| EXERCISE |
Your answer should be every line from the records that contains "plate".

| RECORDS FOR THIS TASK |
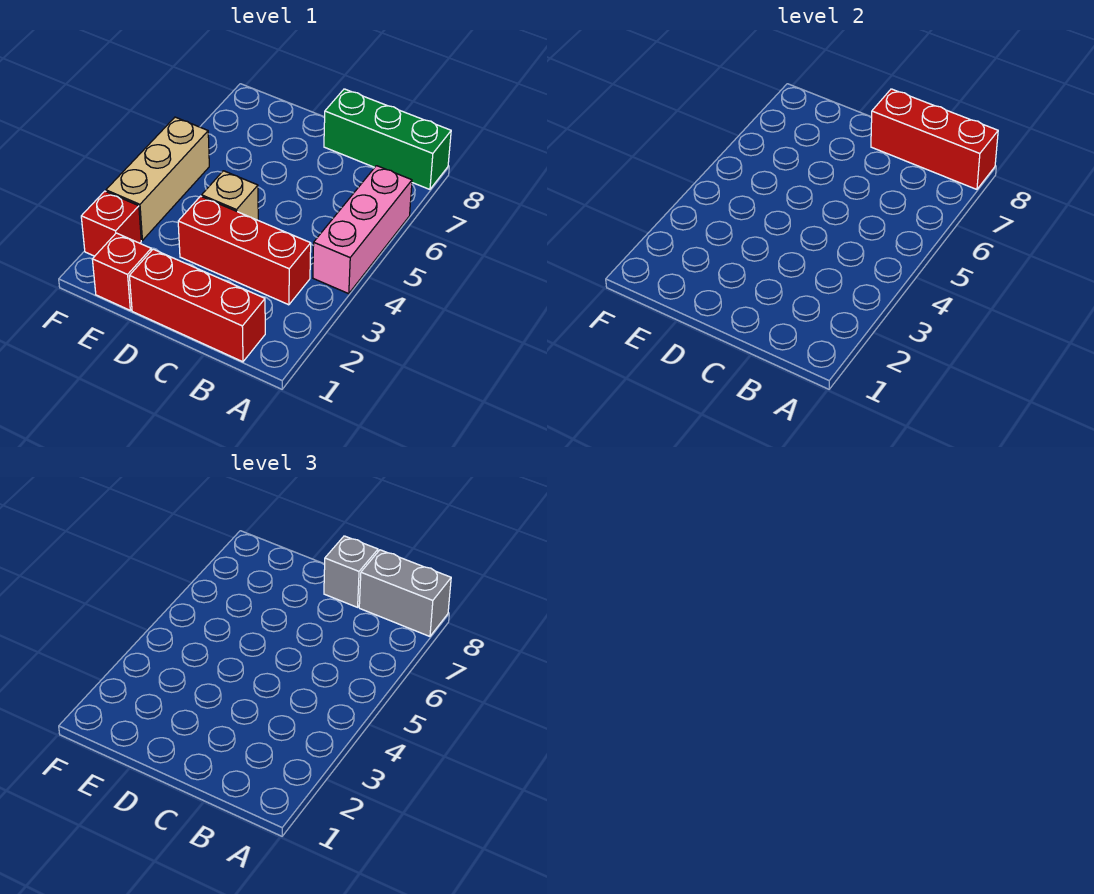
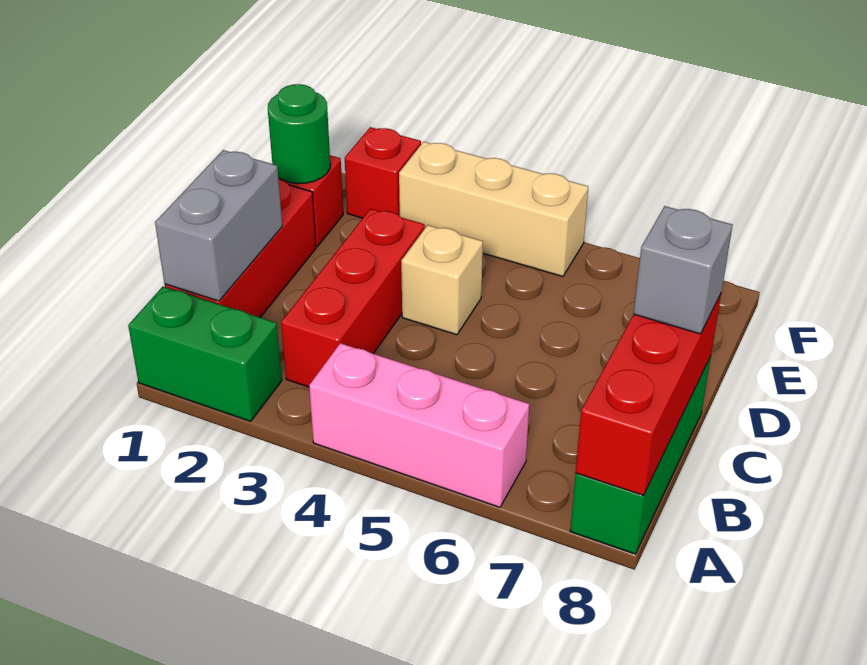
none -> green brick A1:A2 level 1
grey brick A8:B8 level 3 -> grey brick B1:C1 level 2
none -> green round brick E1 level 2

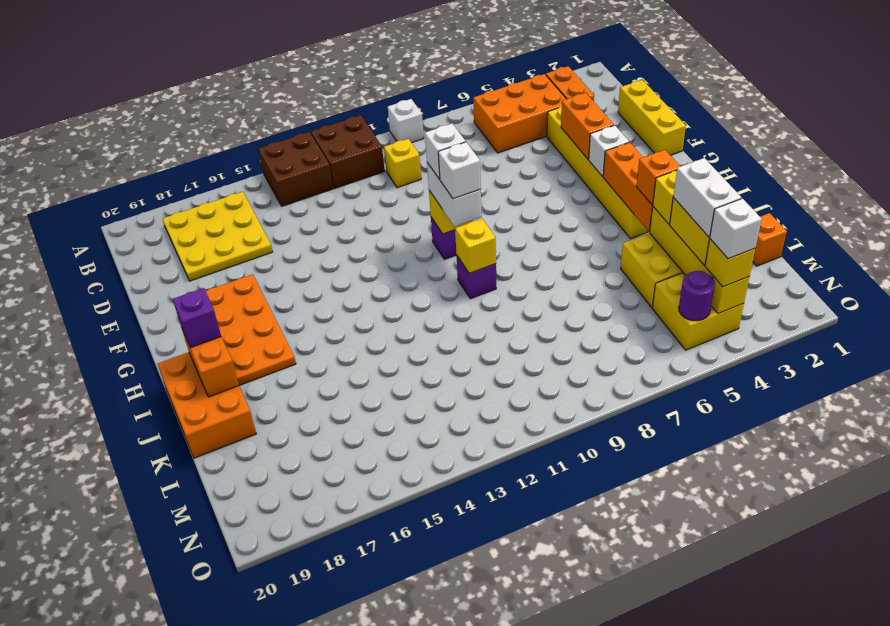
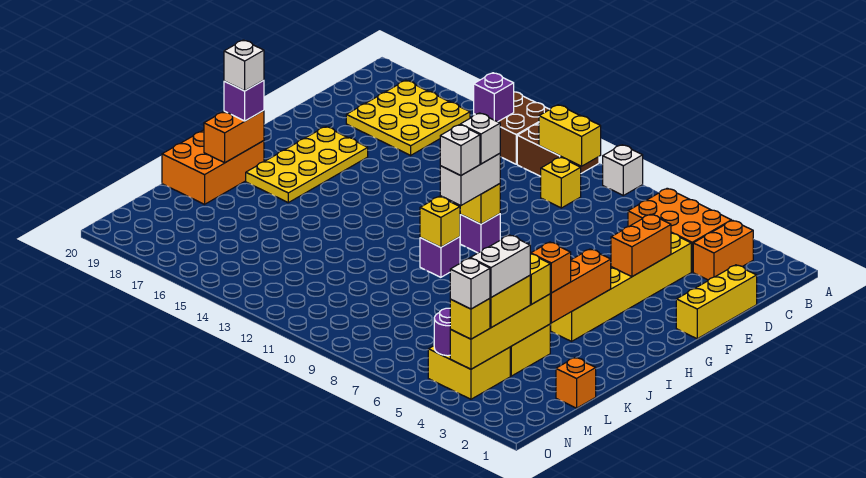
none -> yellow brick B10:B11 level 2
none -> purple brick B14 level 2
orange plate F17:I18 level 1 -> yellow plate F17:I18 level 1
white brick G4 level 2 -> white brick I19 level 4

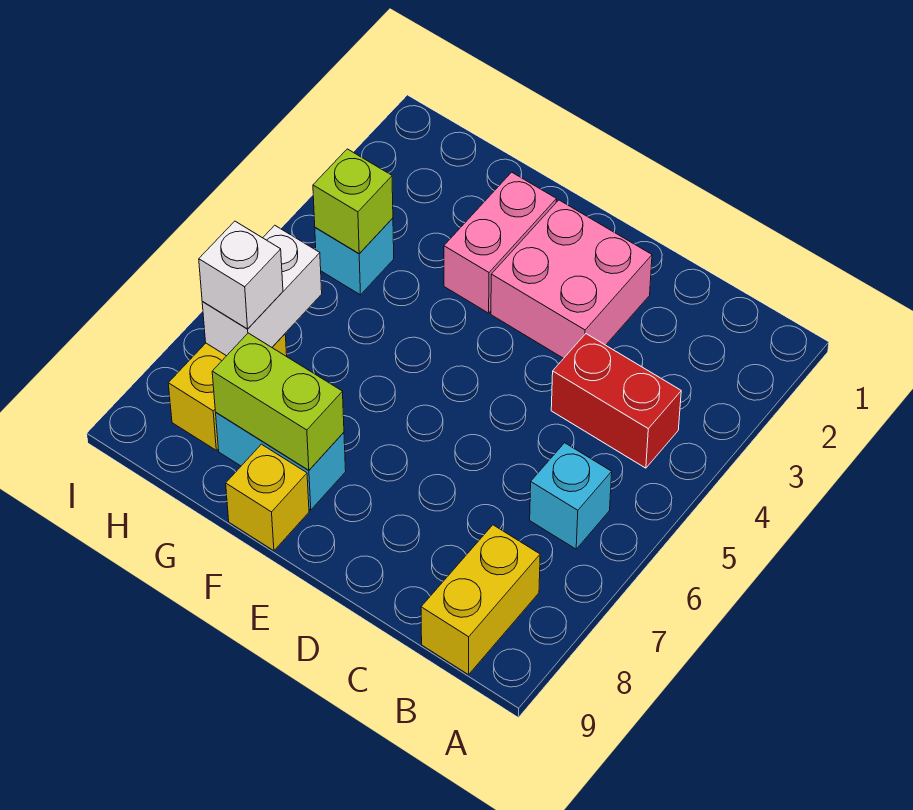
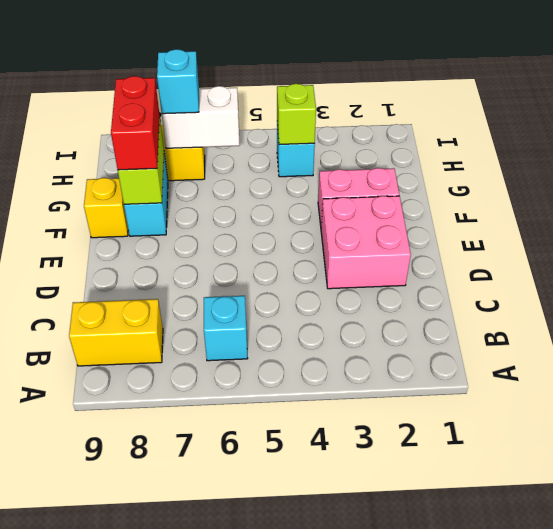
red brick B4:C4 level 1 -> red brick F8:G8 level 3
white brick H7 level 3 -> cyan brick H7 level 3

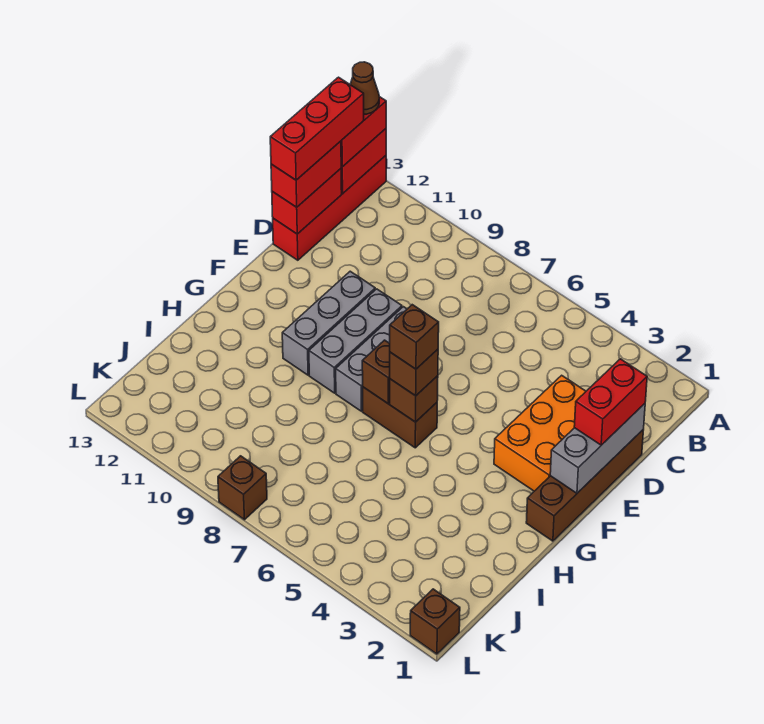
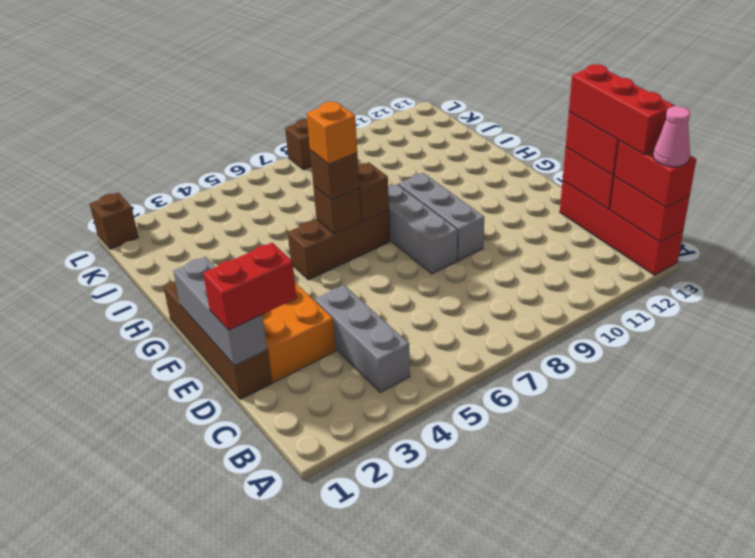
brown cone A13 level 4 -> pink cone A13 level 4
red brick D1:E1 level 3 -> red brick D1:D2 level 3
grey brick E10:G10 level 1 -> grey brick B4:D4 level 1
brown brick G6:G7 level 1 -> brown brick G5:G7 level 1
brown brick G6 level 4 -> orange brick G6 level 4

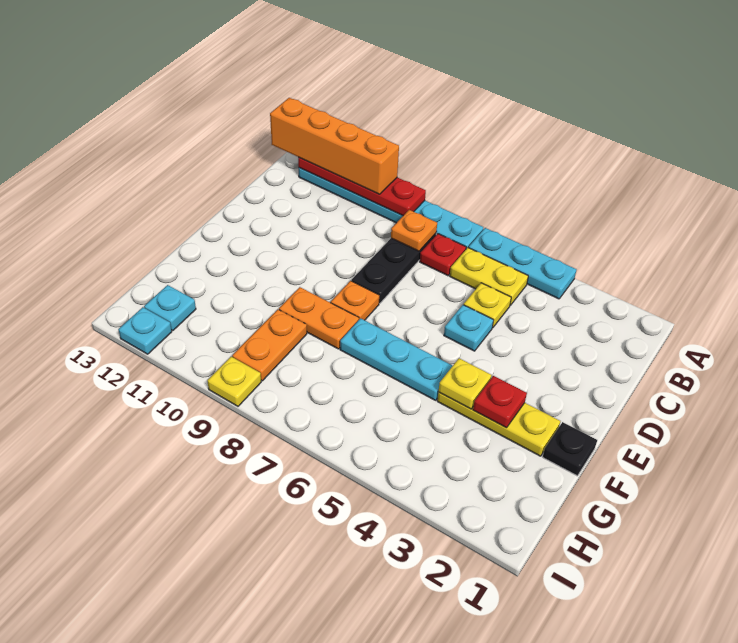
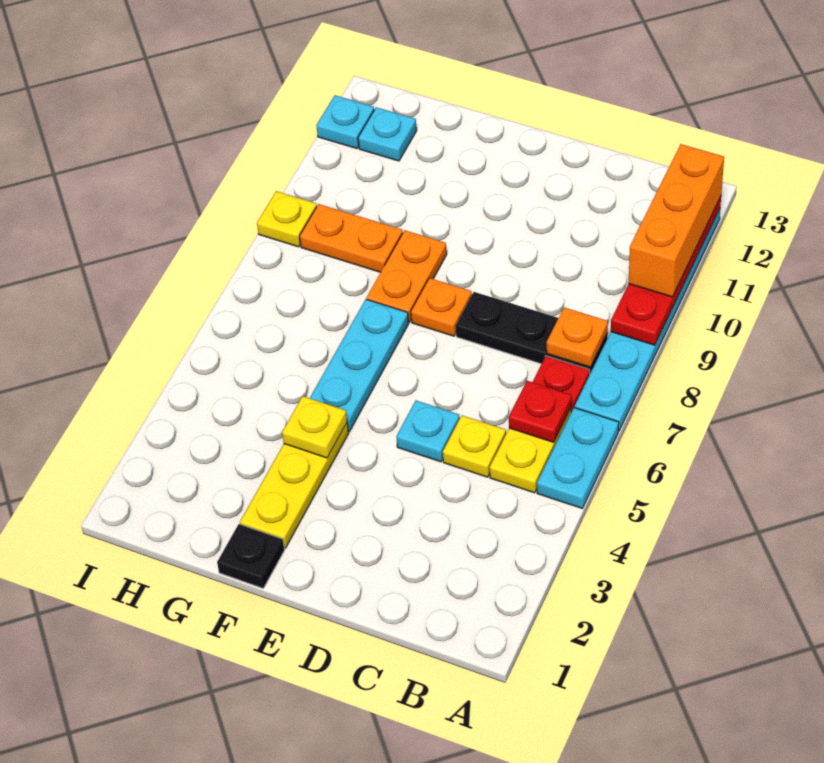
cyan plate A4:A6 level 1 -> cyan plate A5:A6 level 1
orange brick A10:A13 level 3 -> orange brick A10:A12 level 3
red plate F3 level 2 -> red plate B6 level 2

| WRITTEN ANSWER |
orange plate F17:I18 level 1 -> yellow plate F17:I18 level 1
cyan plate A4:A6 level 1 -> cyan plate A5:A6 level 1
red plate F3 level 2 -> red plate B6 level 2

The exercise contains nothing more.